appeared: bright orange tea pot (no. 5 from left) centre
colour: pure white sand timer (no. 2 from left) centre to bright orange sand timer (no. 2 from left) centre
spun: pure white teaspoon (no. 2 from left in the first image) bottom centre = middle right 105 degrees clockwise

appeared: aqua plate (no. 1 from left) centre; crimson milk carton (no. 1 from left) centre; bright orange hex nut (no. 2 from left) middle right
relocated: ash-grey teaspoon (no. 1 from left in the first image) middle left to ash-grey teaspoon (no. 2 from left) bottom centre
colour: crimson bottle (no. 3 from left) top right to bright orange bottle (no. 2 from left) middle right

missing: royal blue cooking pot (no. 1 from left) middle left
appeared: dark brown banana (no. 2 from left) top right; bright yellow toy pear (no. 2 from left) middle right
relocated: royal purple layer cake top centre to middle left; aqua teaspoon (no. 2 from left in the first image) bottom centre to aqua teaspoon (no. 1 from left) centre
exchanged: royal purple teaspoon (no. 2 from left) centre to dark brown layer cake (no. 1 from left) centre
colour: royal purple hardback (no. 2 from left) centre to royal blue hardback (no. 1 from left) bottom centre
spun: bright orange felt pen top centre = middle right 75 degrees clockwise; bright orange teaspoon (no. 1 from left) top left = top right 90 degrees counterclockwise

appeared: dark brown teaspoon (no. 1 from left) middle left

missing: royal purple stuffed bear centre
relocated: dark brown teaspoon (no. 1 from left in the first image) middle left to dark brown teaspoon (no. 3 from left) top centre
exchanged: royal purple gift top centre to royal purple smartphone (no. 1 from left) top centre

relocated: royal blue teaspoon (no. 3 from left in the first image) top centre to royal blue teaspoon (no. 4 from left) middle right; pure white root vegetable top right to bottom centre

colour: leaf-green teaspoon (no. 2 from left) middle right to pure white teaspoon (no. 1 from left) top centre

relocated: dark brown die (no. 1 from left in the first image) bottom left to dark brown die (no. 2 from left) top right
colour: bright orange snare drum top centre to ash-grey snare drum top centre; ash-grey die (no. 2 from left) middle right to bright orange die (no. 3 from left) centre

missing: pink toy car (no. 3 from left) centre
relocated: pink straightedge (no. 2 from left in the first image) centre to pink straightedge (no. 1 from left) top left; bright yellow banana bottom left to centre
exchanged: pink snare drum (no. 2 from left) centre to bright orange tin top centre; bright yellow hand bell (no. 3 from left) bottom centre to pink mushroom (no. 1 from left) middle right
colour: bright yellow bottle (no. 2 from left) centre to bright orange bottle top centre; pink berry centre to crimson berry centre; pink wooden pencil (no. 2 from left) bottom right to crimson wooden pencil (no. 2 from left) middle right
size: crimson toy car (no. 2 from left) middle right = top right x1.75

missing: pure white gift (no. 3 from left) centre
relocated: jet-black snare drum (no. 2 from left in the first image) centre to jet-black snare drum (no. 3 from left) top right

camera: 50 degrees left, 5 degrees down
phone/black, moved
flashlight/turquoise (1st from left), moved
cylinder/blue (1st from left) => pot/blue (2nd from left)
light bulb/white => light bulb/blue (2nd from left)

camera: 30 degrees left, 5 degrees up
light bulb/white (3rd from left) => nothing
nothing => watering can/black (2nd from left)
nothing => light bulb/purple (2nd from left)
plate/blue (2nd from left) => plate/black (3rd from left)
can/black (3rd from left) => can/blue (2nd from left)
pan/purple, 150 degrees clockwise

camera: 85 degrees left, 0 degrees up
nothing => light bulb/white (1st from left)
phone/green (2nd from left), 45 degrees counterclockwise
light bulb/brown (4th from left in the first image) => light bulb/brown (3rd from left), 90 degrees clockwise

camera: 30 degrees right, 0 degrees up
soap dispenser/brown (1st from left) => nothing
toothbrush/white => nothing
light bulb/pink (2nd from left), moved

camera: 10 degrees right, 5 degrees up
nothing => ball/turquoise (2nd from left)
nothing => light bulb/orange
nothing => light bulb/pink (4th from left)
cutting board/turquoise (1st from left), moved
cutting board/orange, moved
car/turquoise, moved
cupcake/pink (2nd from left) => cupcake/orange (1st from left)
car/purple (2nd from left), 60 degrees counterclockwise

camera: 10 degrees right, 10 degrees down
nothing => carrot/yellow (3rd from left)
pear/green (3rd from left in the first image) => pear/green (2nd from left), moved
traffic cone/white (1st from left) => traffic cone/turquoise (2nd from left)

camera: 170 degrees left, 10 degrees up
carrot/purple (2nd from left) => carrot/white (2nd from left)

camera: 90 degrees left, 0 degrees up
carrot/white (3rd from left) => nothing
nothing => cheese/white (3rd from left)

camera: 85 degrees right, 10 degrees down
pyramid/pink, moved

### Aim of the task:
Exactly as written, return every line of the material.

### Worked solution:
appeared: bright orange tea pot (no. 5 from left) centre
colour: pure white sand timer (no. 2 from left) centre to bright orange sand timer (no. 2 from left) centre
spun: pure white teaspoon (no. 2 from left in the first image) bottom centre = middle right 105 degrees clockwise

appeared: aqua plate (no. 1 from left) centre; crimson milk carton (no. 1 from left) centre; bright orange hex nut (no. 2 from left) middle right
relocated: ash-grey teaspoon (no. 1 from left in the first image) middle left to ash-grey teaspoon (no. 2 from left) bottom centre
colour: crimson bottle (no. 3 from left) top right to bright orange bottle (no. 2 from left) middle right

missing: royal blue cooking pot (no. 1 from left) middle left
appeared: dark brown banana (no. 2 from left) top right; bright yellow toy pear (no. 2 from left) middle right
relocated: royal purple layer cake top centre to middle left; aqua teaspoon (no. 2 from left in the first image) bottom centre to aqua teaspoon (no. 1 from left) centre
exchanged: royal purple teaspoon (no. 2 from left) centre to dark brown layer cake (no. 1 from left) centre
colour: royal purple hardback (no. 2 from left) centre to royal blue hardback (no. 1 from left) bottom centre
spun: bright orange felt pen top centre = middle right 75 degrees clockwise; bright orange teaspoon (no. 1 from left) top left = top right 90 degrees counterclockwise

appeared: dark brown teaspoon (no. 1 from left) middle left

missing: royal purple stuffed bear centre
relocated: dark brown teaspoon (no. 1 from left in the first image) middle left to dark brown teaspoon (no. 3 from left) top centre
exchanged: royal purple gift top centre to royal purple smartphone (no. 1 from left) top centre

relocated: royal blue teaspoon (no. 3 from left in the first image) top centre to royal blue teaspoon (no. 4 from left) middle right; pure white root vegetable top right to bottom centre

colour: leaf-green teaspoon (no. 2 from left) middle right to pure white teaspoon (no. 1 from left) top centre

relocated: dark brown die (no. 1 from left in the first image) bottom left to dark brown die (no. 2 from left) top right
colour: bright orange snare drum top centre to ash-grey snare drum top centre; ash-grey die (no. 2 from left) middle right to bright orange die (no. 3 from left) centre

missing: pink toy car (no. 3 from left) centre
relocated: pink straightedge (no. 2 from left in the first image) centre to pink straightedge (no. 1 from left) top left; bright yellow banana bottom left to centre
exchanged: pink snare drum (no. 2 from left) centre to bright orange tin top centre; bright yellow hand bell (no. 3 from left) bottom centre to pink mushroom (no. 1 from left) middle right
colour: bright yellow bottle (no. 2 from left) centre to bright orange bottle top centre; pink berry centre to crimson berry centre; pink wooden pencil (no. 2 from left) bottom right to crimson wooden pencil (no. 2 from left) middle right
size: crimson toy car (no. 2 from left) middle right = top right x1.75

missing: pure white gift (no. 3 from left) centre
relocated: jet-black snare drum (no. 2 from left in the first image) centre to jet-black snare drum (no. 3 from left) top right

camera: 50 degrees left, 5 degrees down
phone/black, moved
flashlight/turquoise (1st from left), moved
cylinder/blue (1st from left) => pot/blue (2nd from left)
light bulb/white => light bulb/blue (2nd from left)

camera: 30 degrees left, 5 degrees up
light bulb/white (3rd from left) => nothing
nothing => watering can/black (2nd from left)
nothing => light bulb/purple (2nd from left)
plate/blue (2nd from left) => plate/black (3rd from left)
can/black (3rd from left) => can/blue (2nd from left)
pan/purple, 150 degrees clockwise

camera: 85 degrees left, 0 degrees up
nothing => light bulb/white (1st from left)
phone/green (2nd from left), 45 degrees counterclockwise
light bulb/brown (4th from left in the first image) => light bulb/brown (3rd from left), 90 degrees clockwise

camera: 30 degrees right, 0 degrees up
soap dispenser/brown (1st from left) => nothing
toothbrush/white => nothing
light bulb/pink (2nd from left), moved

camera: 10 degrees right, 5 degrees up
nothing => ball/turquoise (2nd from left)
nothing => light bulb/orange
nothing => light bulb/pink (4th from left)
cutting board/turquoise (1st from left), moved
cutting board/orange, moved
car/turquoise, moved
cupcake/pink (2nd from left) => cupcake/orange (1st from left)
car/purple (2nd from left), 60 degrees counterclockwise

camera: 10 degrees right, 10 degrees down
nothing => carrot/yellow (3rd from left)
pear/green (3rd from left in the first image) => pear/green (2nd from left), moved
traffic cone/white (1st from left) => traffic cone/turquoise (2nd from left)

camera: 170 degrees left, 10 degrees up
carrot/purple (2nd from left) => carrot/white (2nd from left)

camera: 90 degrees left, 0 degrees up
carrot/white (3rd from left) => nothing
nothing => cheese/white (3rd from left)

camera: 85 degrees right, 10 degrees down
pyramid/pink, moved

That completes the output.